> **Exercise prompt**: Only the final stretch of the data is wanted: reproduce the line containing "green boat: 2 -> 5" and each line after it, exactly.

> **Input material**:
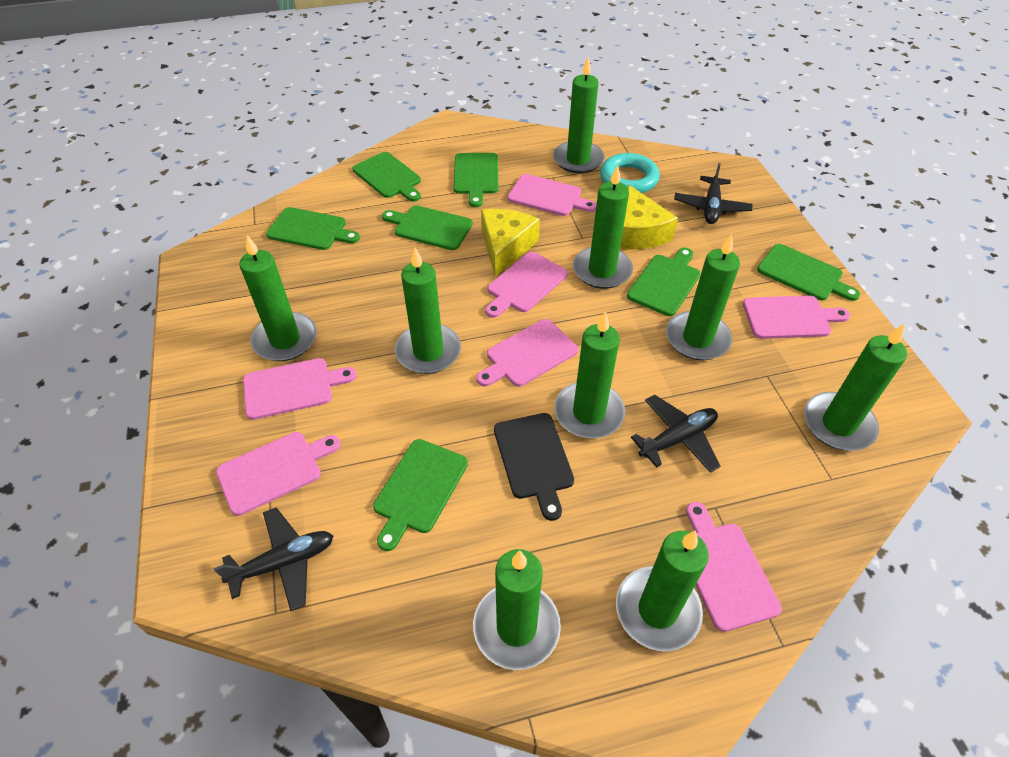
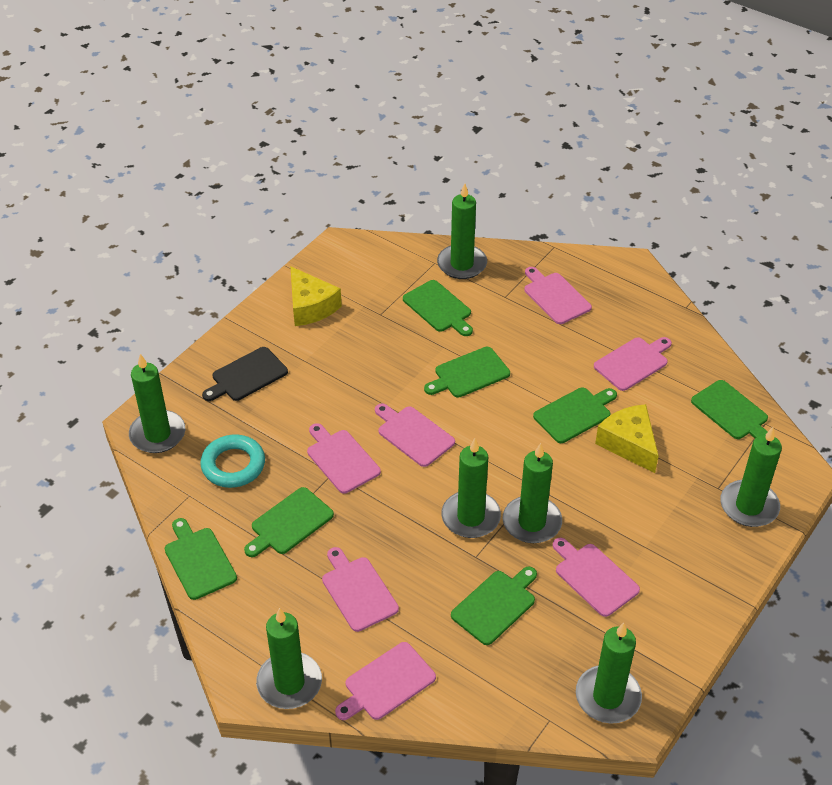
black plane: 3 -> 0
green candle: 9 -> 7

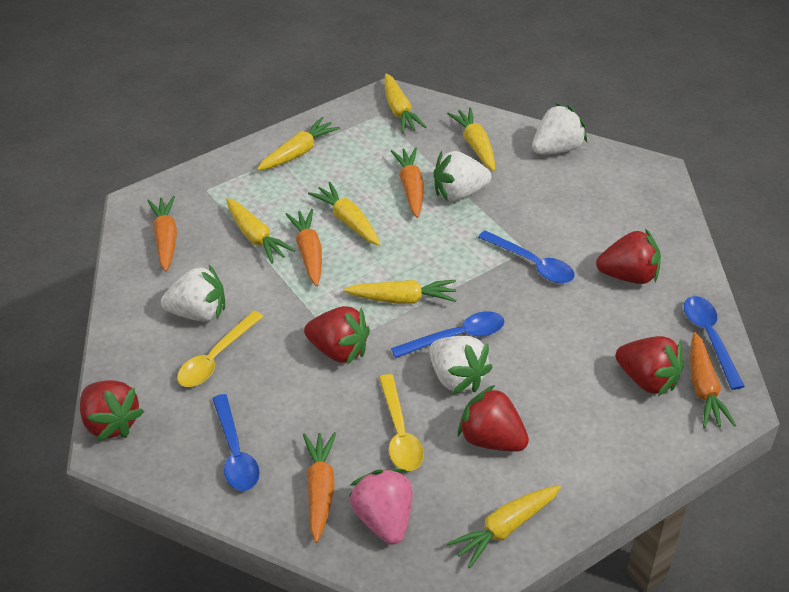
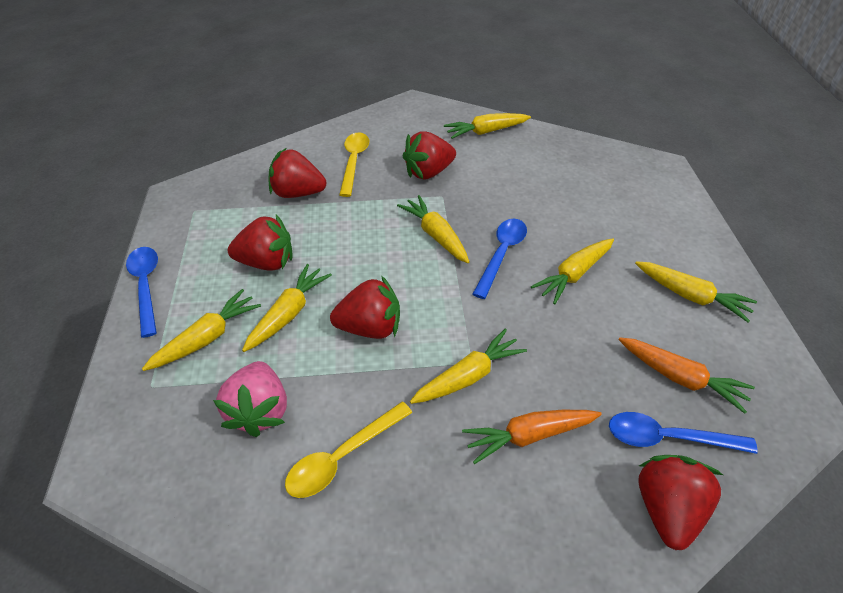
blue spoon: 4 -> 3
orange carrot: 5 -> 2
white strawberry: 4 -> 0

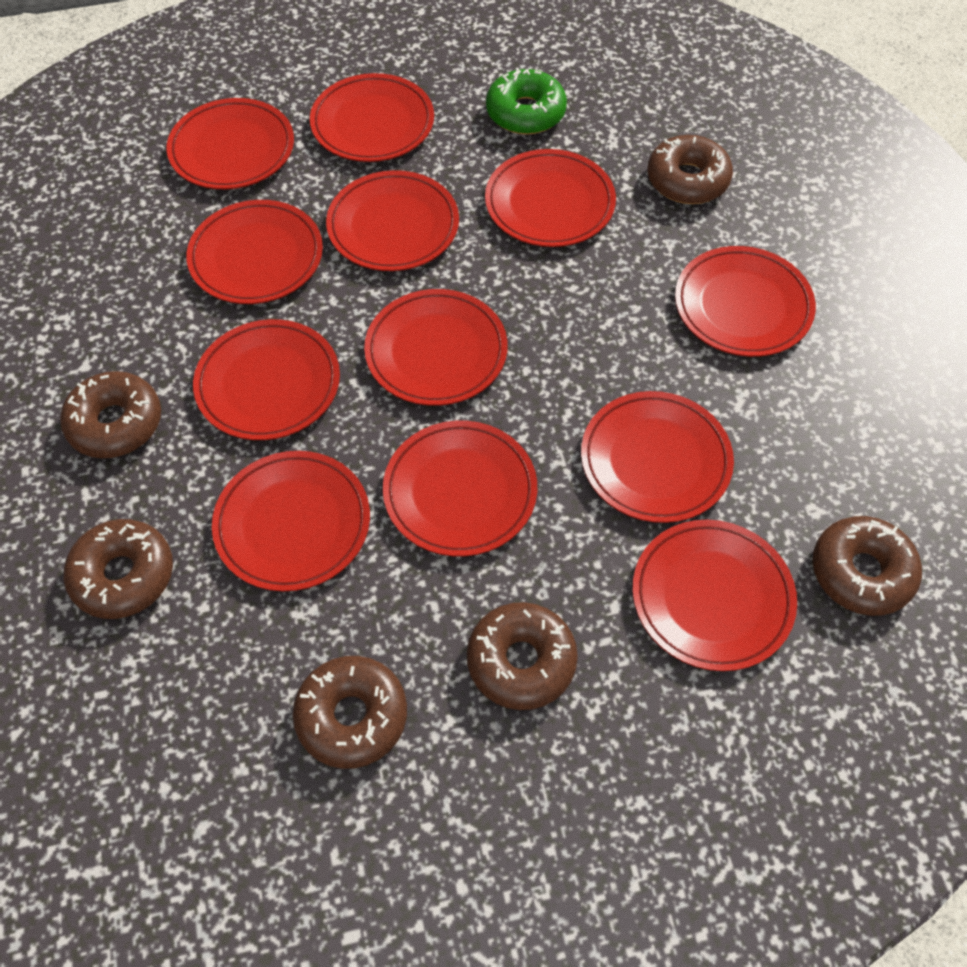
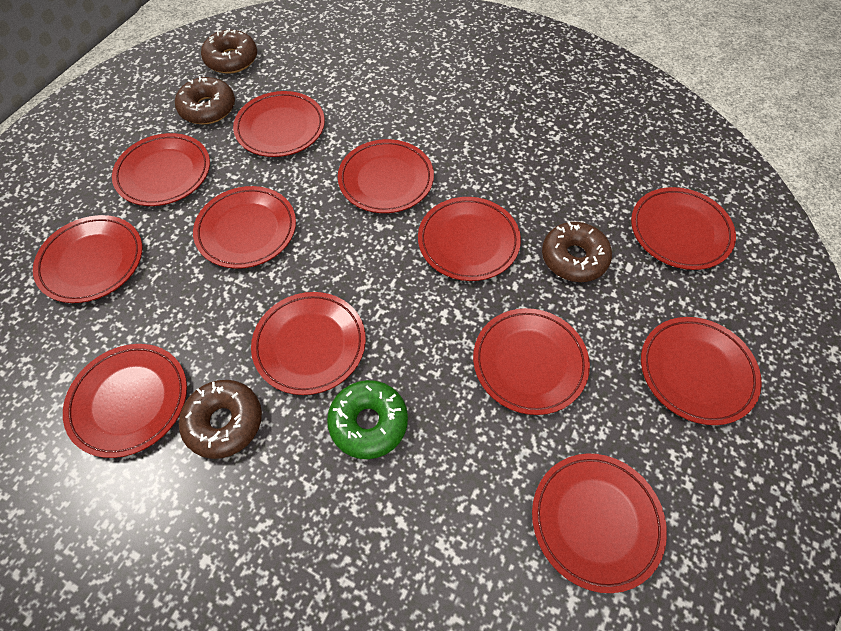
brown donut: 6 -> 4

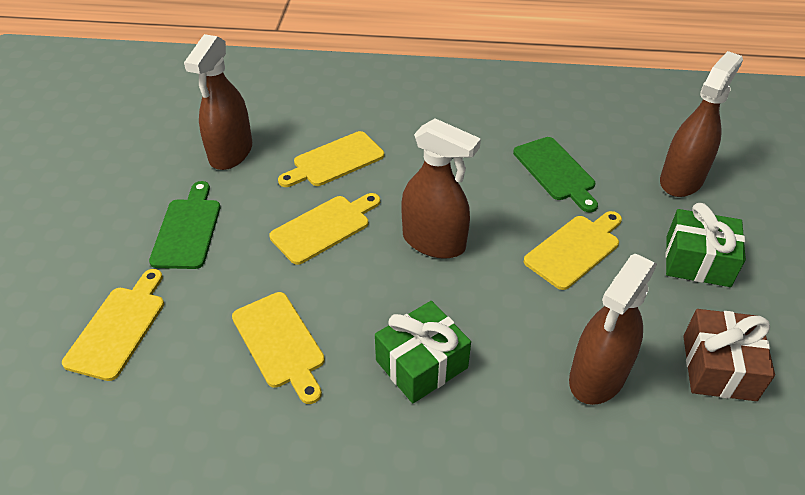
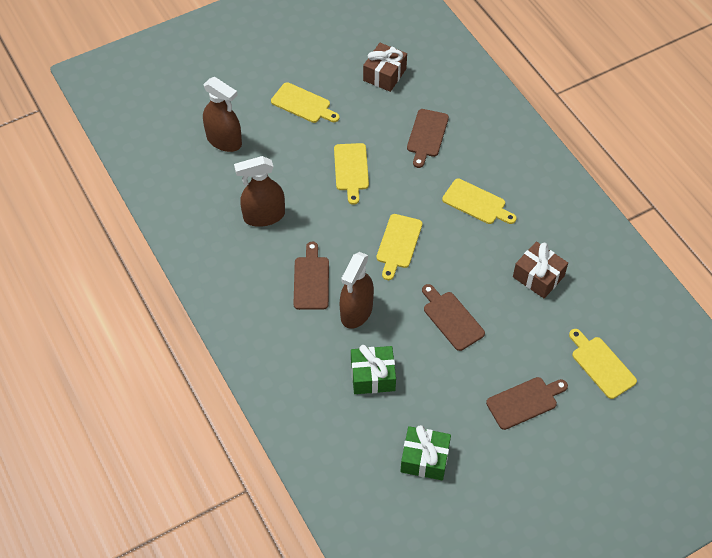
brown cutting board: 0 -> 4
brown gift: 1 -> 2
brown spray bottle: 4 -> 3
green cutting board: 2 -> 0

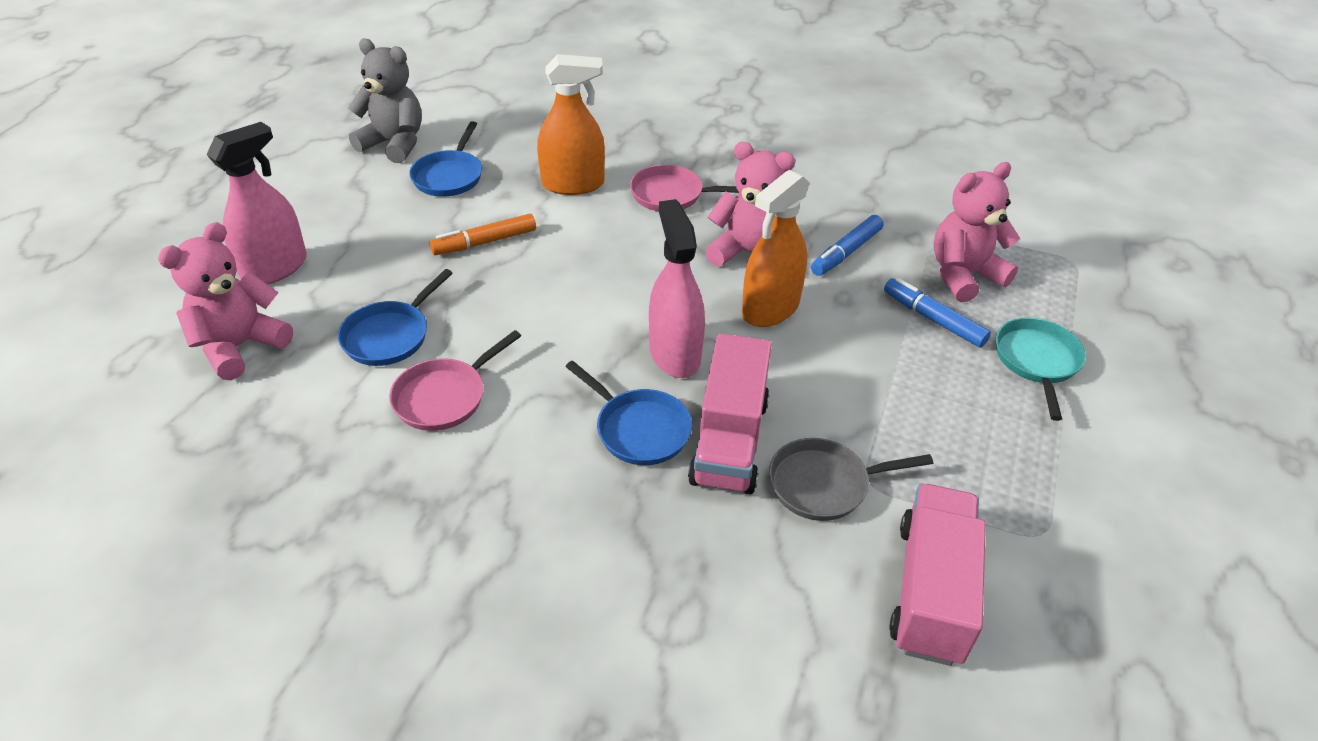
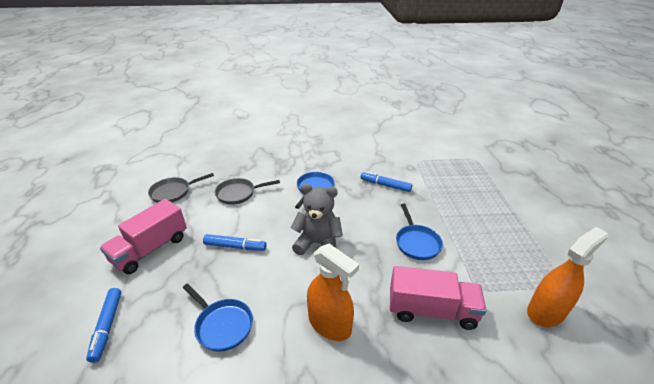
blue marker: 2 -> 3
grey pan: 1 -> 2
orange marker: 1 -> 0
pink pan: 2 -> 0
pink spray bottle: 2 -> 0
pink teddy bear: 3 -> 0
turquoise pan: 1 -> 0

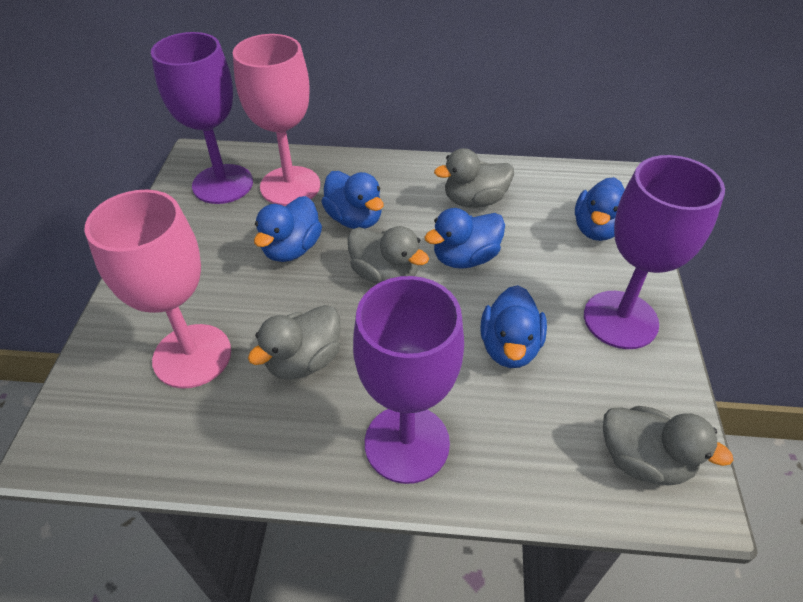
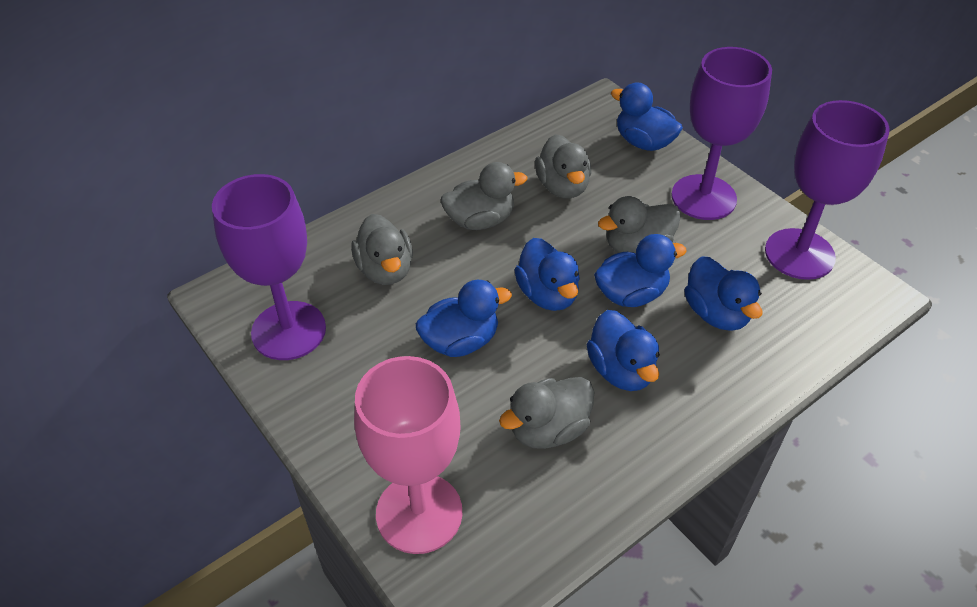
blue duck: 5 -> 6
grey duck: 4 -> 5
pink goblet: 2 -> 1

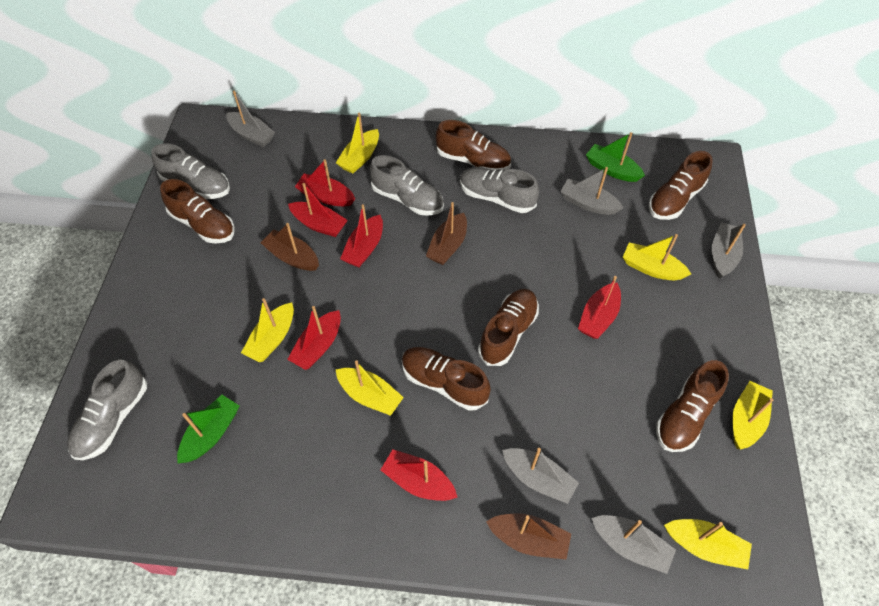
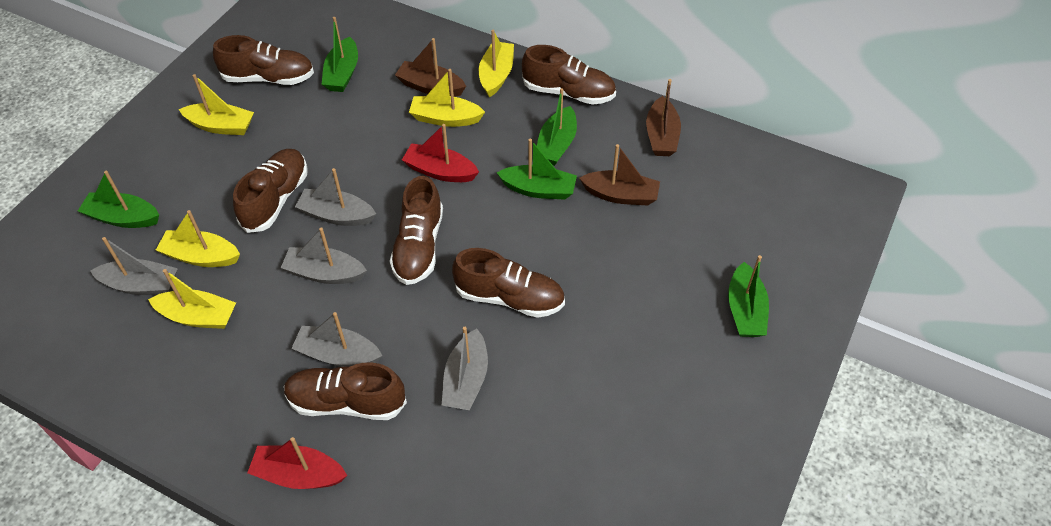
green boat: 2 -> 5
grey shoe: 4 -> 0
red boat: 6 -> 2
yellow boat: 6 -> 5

> **Expected answer**:
green boat: 2 -> 5
grey shoe: 4 -> 0
red boat: 6 -> 2
yellow boat: 6 -> 5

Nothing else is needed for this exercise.